Assignment: Please count the lines in the data below that hold "turquoise" and answer with the number by itself.

START Task input

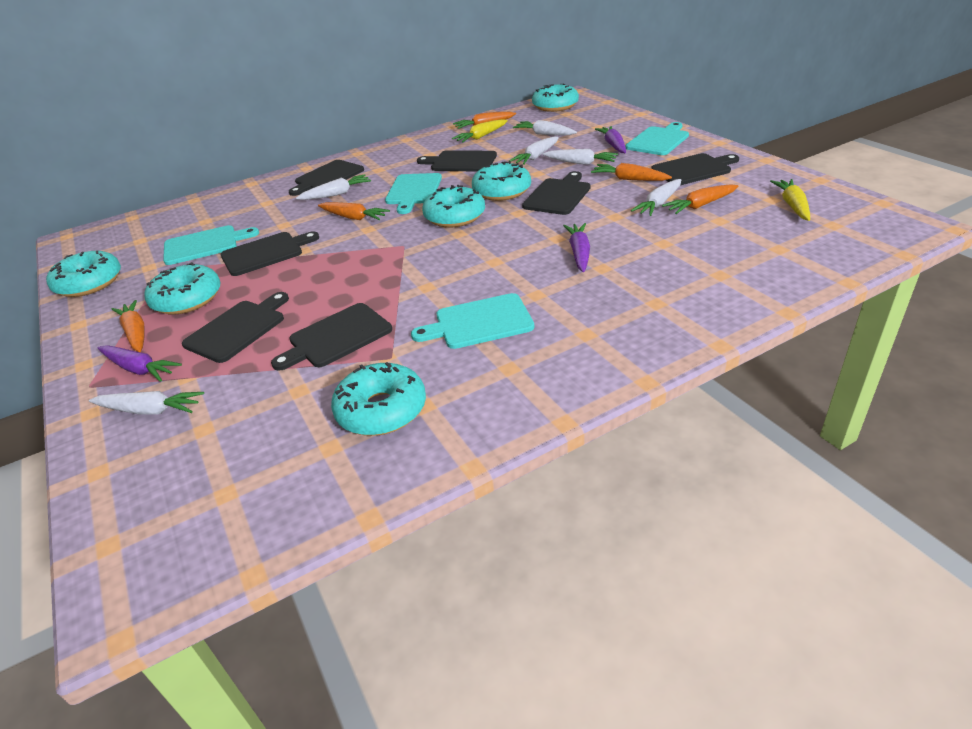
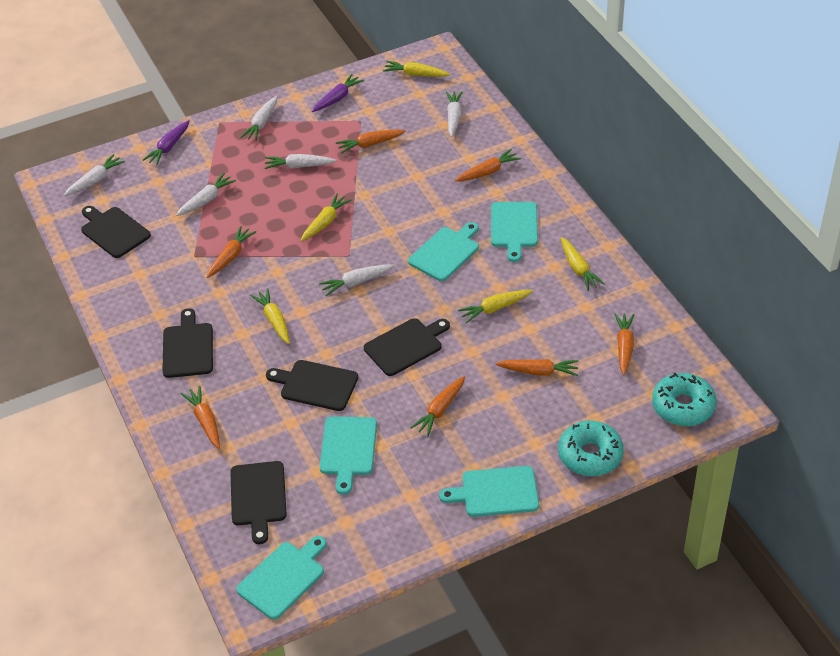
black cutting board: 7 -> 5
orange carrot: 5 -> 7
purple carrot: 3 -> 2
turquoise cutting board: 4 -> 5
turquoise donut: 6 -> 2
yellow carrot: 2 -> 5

END Task input

Exercise response: 2